**Work order**
Copy each line below that contains "black".
================
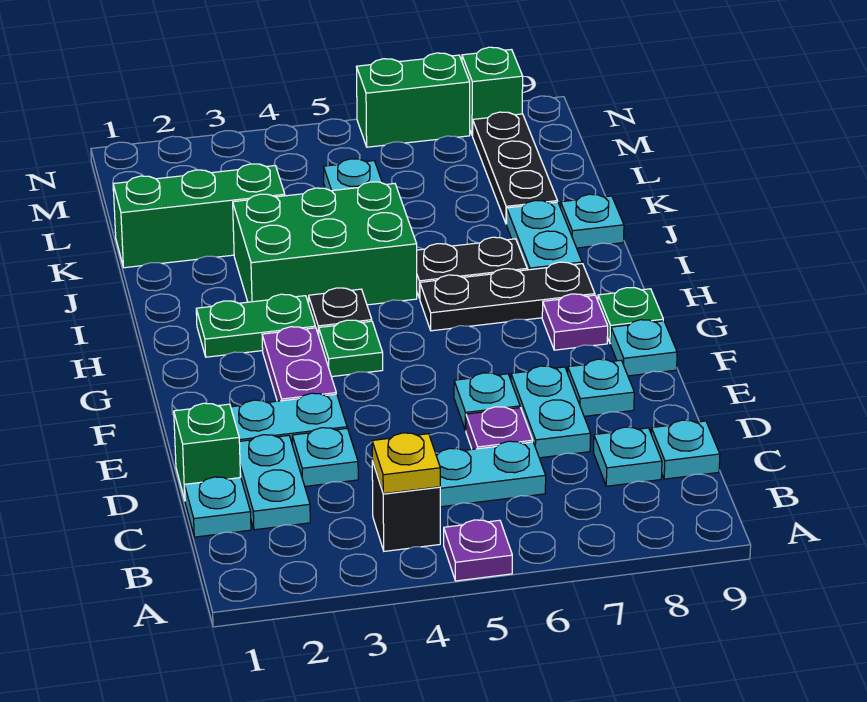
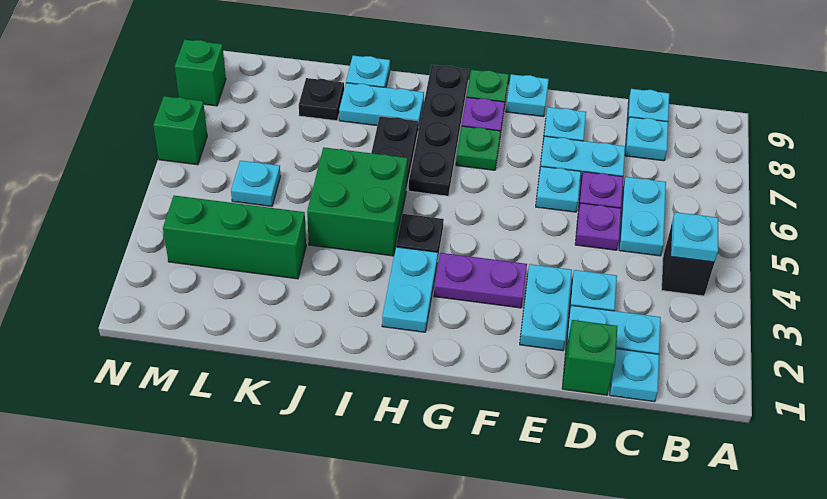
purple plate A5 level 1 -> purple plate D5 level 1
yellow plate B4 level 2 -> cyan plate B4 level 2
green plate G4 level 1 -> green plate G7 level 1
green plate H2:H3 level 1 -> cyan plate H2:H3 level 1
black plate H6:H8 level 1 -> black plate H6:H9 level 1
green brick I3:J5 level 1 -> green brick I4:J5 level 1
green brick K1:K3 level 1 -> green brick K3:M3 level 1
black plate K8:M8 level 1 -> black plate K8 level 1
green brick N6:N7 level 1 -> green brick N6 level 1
================
**Response**
black plate H6:H8 level 1 -> black plate H6:H9 level 1
black plate K8:M8 level 1 -> black plate K8 level 1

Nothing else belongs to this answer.